* The task: After locating the line that contains "brown cutting board: 4 -> 3" in the records below, write out exactly that line and each line after it through the one that contains "grey toothbrush: 0 -> 3", and nothing else.

++++++

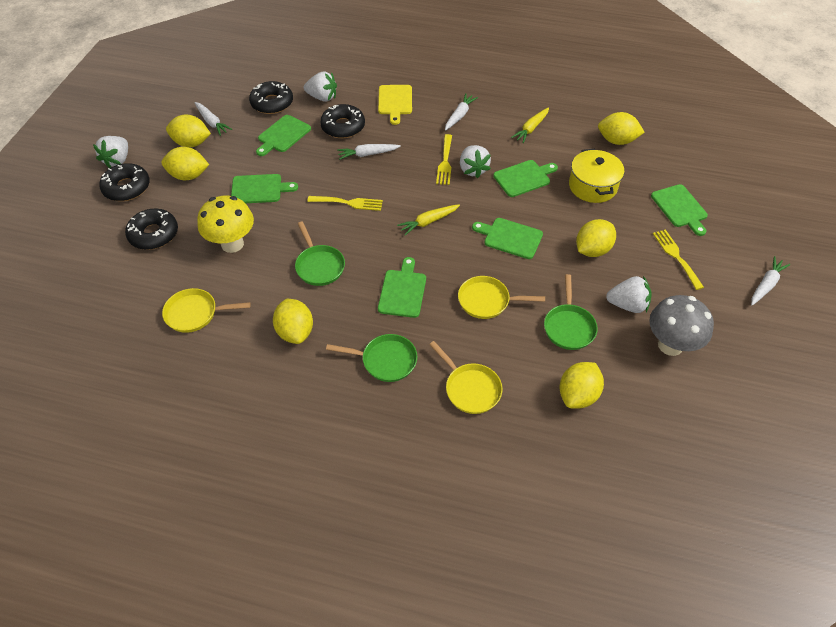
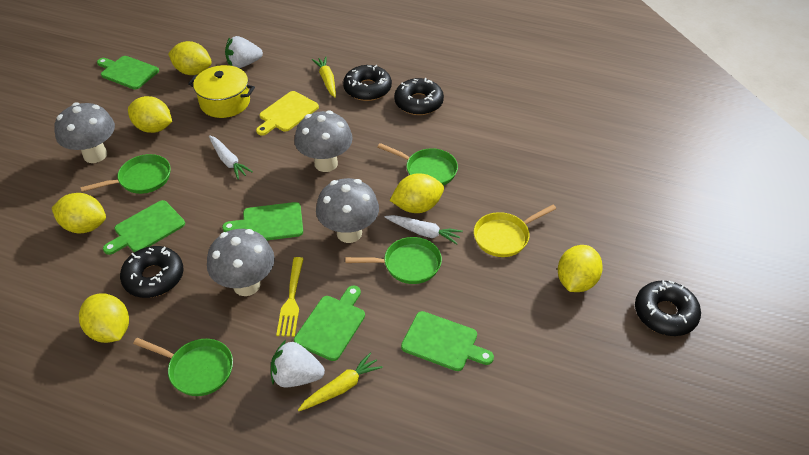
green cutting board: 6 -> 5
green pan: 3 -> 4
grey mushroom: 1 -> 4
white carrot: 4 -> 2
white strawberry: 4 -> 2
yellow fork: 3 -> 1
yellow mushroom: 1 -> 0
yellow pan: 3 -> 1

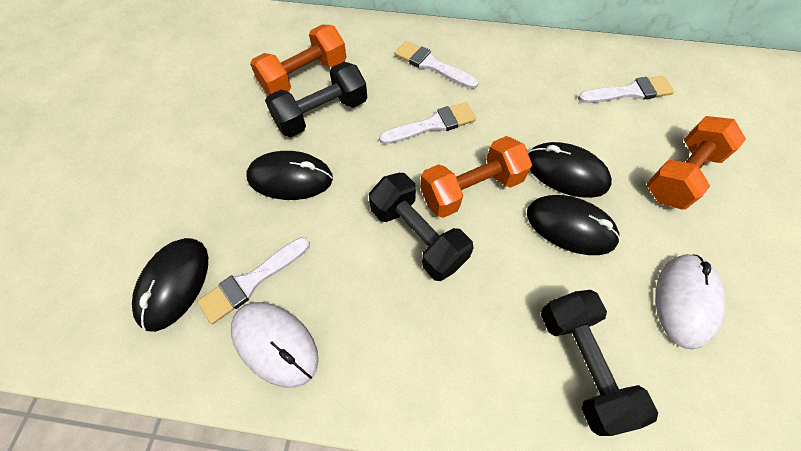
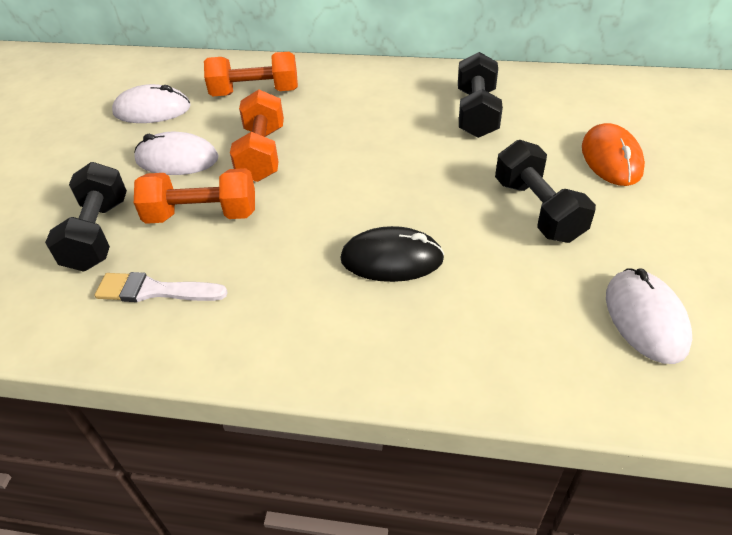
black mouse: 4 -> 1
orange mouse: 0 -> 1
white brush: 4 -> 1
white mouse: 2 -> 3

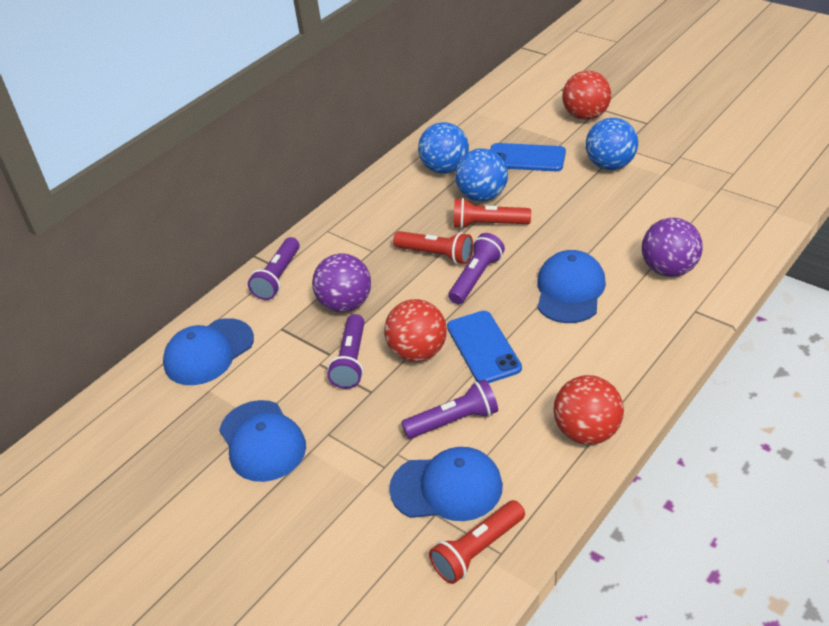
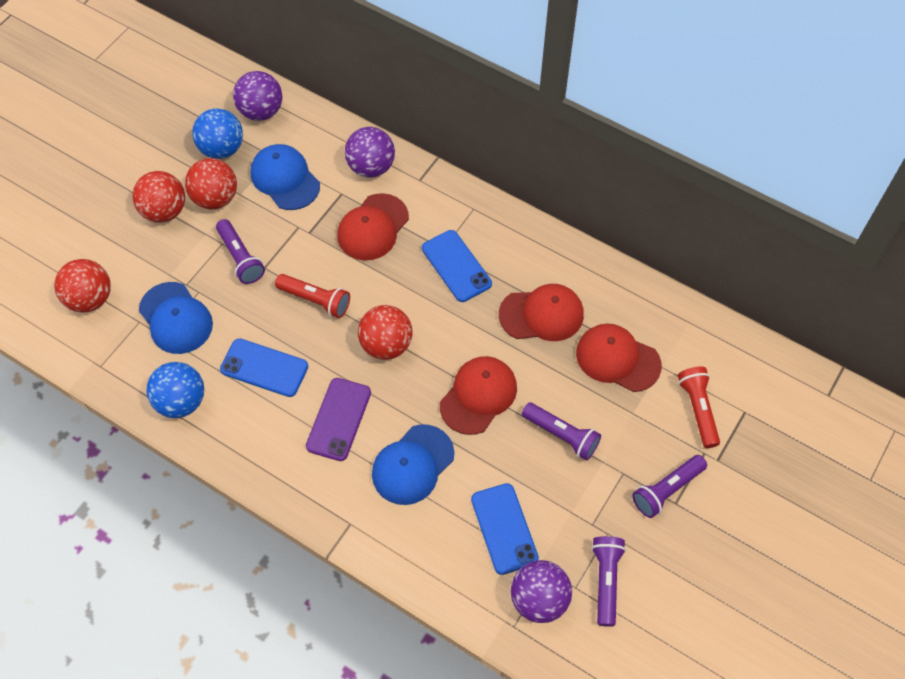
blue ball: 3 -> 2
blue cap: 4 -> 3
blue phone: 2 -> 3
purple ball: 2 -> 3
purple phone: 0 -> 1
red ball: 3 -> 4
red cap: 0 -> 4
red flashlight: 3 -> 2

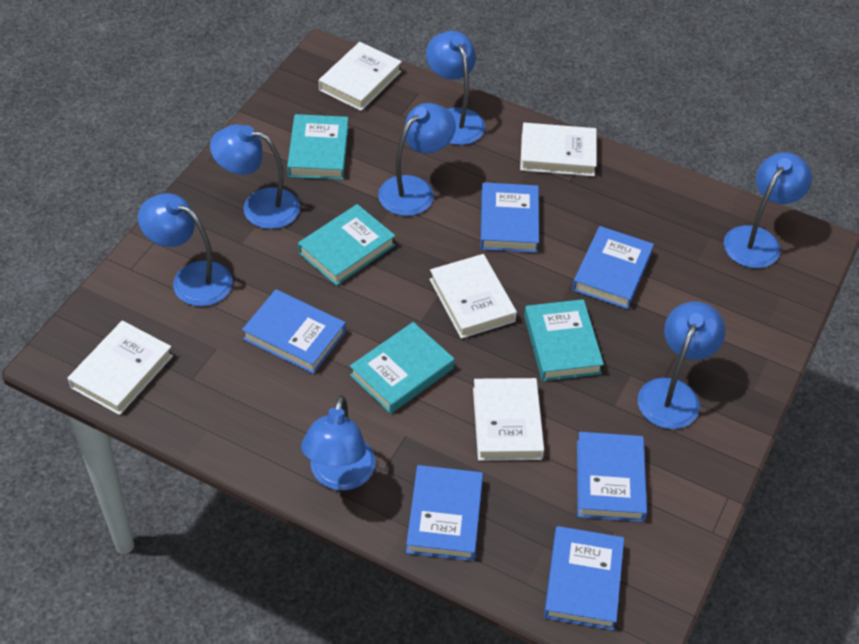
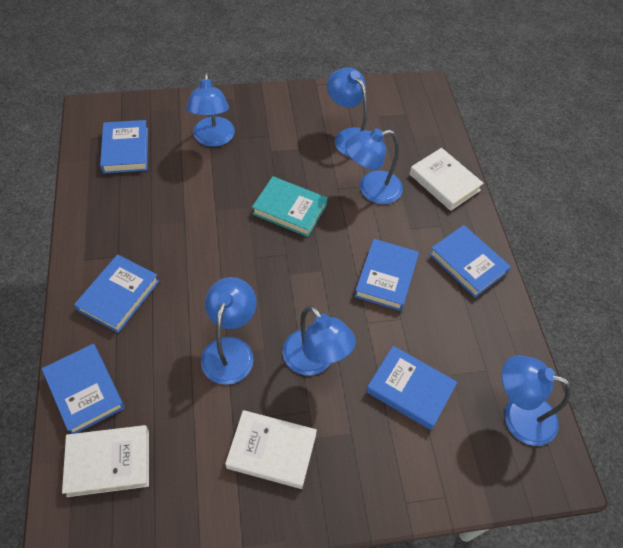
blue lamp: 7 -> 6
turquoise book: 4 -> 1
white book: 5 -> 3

++++++

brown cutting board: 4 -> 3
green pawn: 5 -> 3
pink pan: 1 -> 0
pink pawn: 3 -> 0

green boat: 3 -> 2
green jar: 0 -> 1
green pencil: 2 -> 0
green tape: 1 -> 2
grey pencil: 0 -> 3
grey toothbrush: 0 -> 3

++++++

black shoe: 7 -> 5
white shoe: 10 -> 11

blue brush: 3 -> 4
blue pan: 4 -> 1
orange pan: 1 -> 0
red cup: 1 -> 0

++++++

* Answer to this problem:
brown cutting board: 4 -> 3
green pawn: 5 -> 3
pink pan: 1 -> 0
pink pawn: 3 -> 0

green boat: 3 -> 2
green jar: 0 -> 1
green pencil: 2 -> 0
green tape: 1 -> 2
grey pencil: 0 -> 3
grey toothbrush: 0 -> 3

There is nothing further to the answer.